Task statement
Report all lines of the records that contain "arrow".

Exercise data
↓↓↓

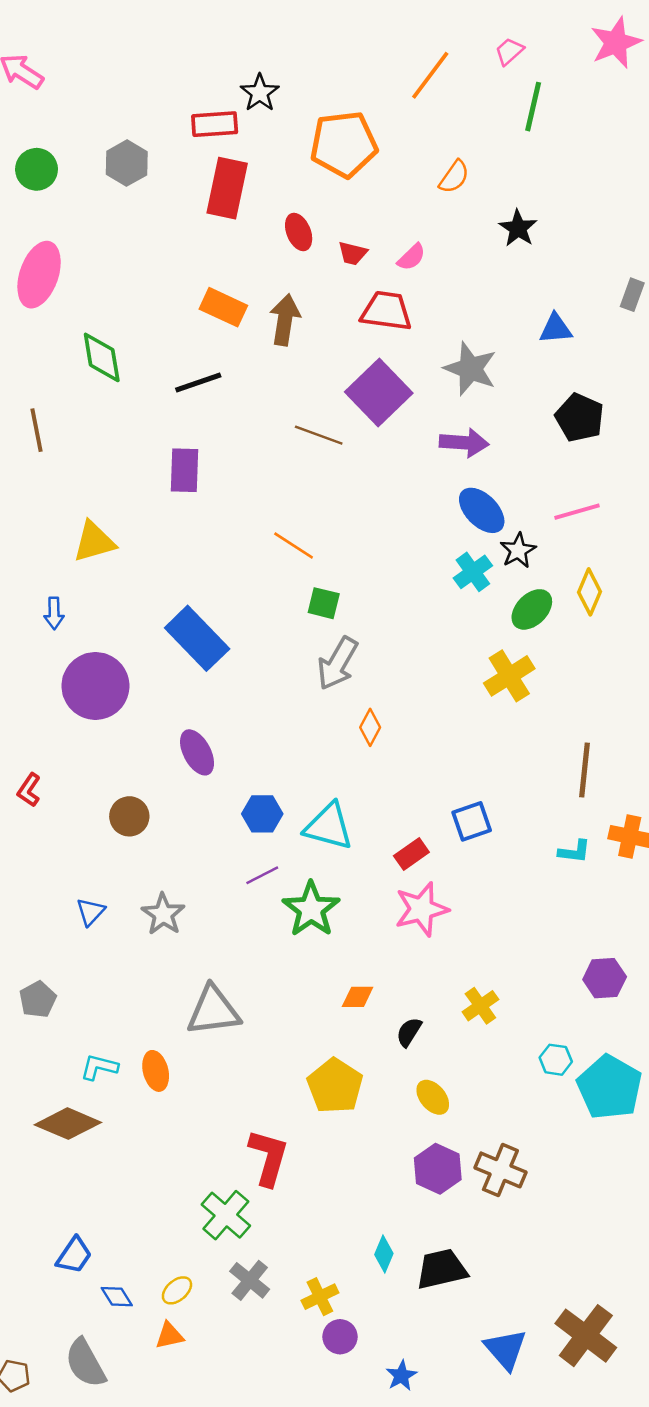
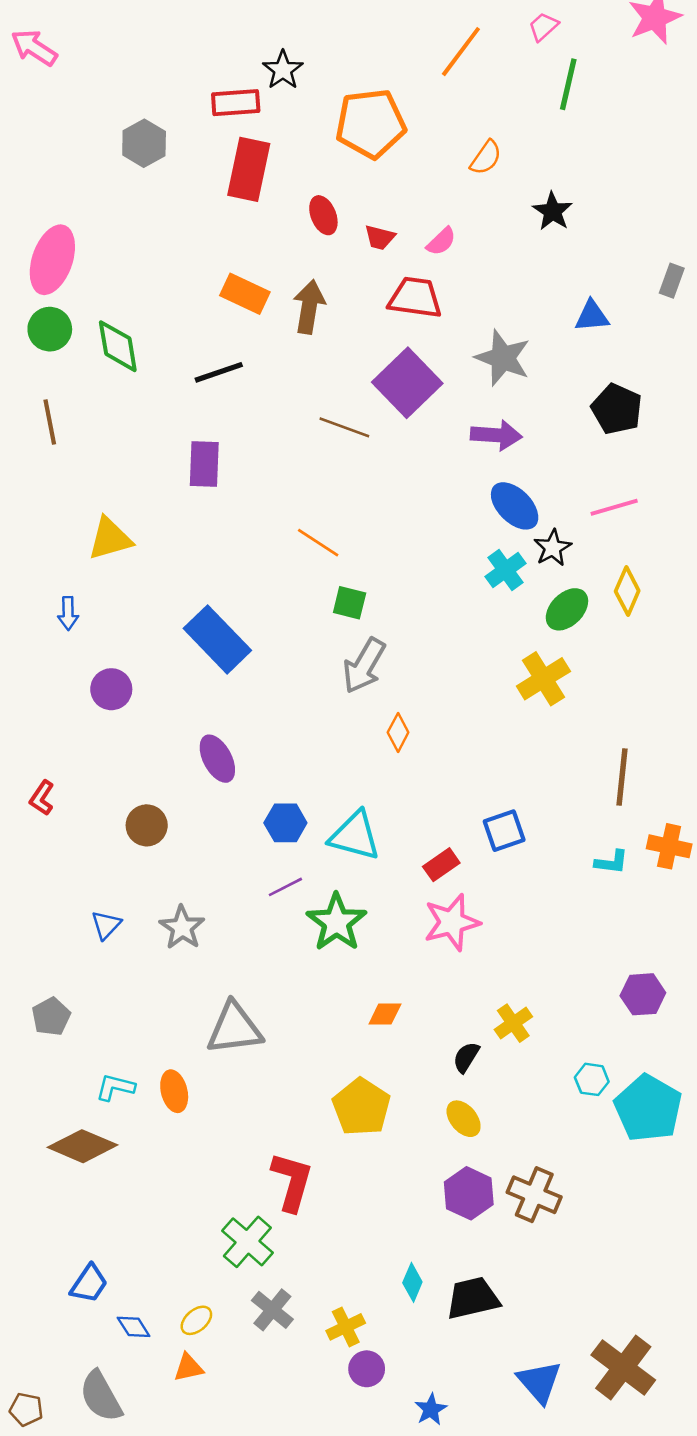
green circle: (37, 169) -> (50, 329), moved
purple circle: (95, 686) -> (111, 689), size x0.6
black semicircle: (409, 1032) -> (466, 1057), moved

↑↑↑
↓↓↓

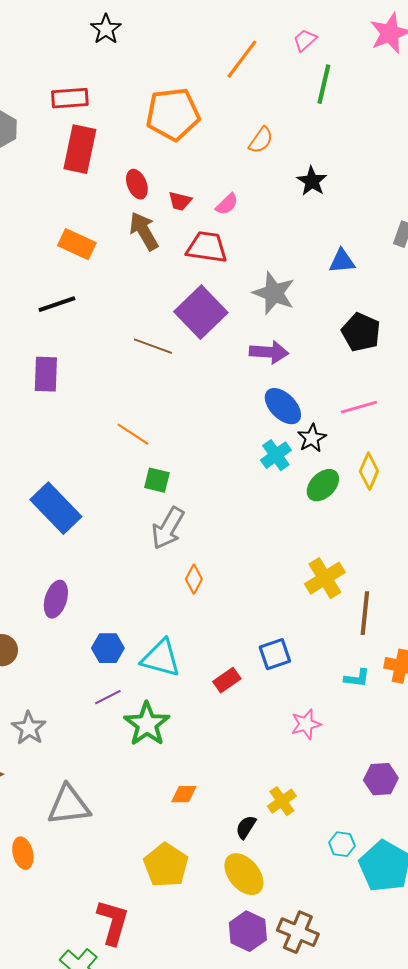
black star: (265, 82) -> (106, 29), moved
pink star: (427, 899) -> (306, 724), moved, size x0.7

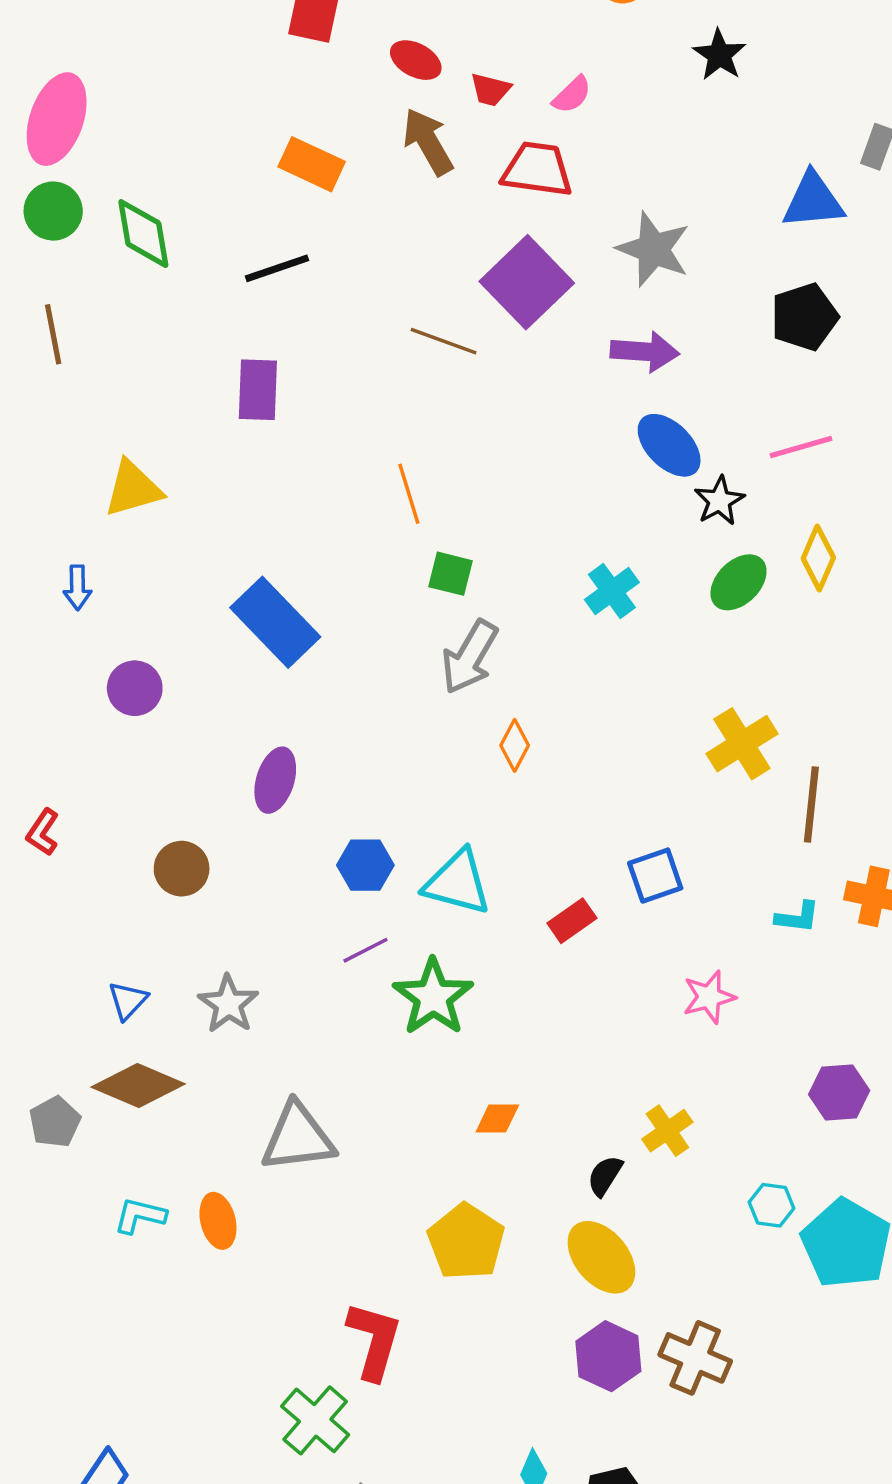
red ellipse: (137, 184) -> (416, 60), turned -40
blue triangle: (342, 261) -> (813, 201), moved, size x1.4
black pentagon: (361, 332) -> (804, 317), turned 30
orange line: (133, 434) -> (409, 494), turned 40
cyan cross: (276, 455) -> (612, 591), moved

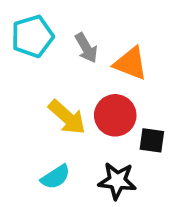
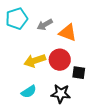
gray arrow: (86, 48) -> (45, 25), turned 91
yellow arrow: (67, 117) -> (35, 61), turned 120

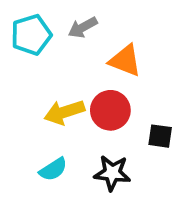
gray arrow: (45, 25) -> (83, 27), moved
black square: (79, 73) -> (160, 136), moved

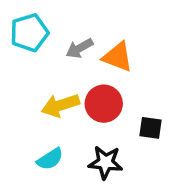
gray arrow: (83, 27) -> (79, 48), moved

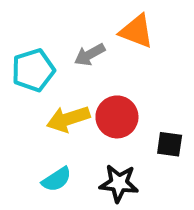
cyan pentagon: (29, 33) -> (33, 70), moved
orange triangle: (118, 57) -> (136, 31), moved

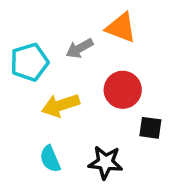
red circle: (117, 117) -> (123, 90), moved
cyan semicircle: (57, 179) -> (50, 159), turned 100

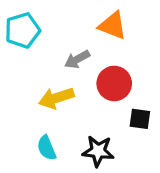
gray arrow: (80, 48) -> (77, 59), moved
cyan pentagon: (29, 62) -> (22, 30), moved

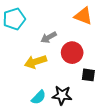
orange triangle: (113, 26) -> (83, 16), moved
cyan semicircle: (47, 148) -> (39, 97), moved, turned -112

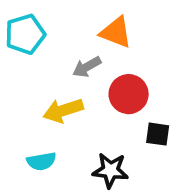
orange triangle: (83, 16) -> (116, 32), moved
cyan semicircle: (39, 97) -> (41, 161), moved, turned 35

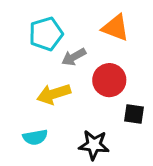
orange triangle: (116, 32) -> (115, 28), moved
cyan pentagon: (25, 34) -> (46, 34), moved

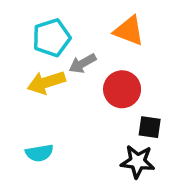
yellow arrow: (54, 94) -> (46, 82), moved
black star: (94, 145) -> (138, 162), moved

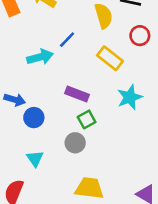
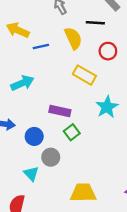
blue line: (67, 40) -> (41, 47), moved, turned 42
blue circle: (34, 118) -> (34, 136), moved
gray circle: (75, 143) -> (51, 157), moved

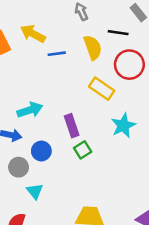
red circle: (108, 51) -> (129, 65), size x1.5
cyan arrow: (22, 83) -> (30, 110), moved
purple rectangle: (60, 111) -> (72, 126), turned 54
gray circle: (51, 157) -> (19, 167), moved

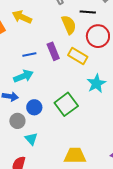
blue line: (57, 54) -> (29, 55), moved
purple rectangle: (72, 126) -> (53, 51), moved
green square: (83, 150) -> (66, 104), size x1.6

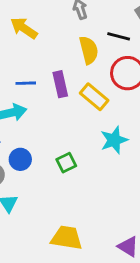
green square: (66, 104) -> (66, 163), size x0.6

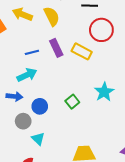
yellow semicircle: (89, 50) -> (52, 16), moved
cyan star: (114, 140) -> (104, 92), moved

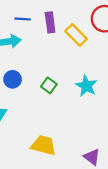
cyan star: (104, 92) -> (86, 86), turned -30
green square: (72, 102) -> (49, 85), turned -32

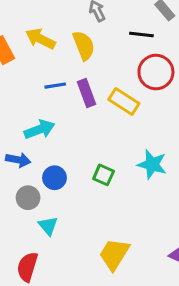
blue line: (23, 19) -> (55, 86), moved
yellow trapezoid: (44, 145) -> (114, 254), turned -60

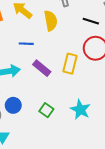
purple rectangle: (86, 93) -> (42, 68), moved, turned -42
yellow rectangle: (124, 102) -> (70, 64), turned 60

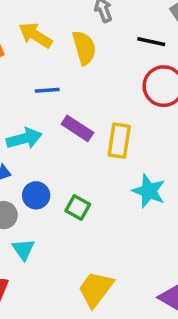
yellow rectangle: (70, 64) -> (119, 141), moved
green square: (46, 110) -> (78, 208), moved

↑↑↑

Response
gray arrow: (86, 48) -> (45, 25), turned 91
yellow arrow: (67, 117) -> (35, 61), turned 120
gray arrow: (45, 25) -> (83, 27), moved
gray arrow: (83, 27) -> (79, 48), moved
gray arrow: (80, 48) -> (77, 59), moved
yellow arrow: (54, 94) -> (46, 82), moved
cyan arrow: (22, 83) -> (30, 110), moved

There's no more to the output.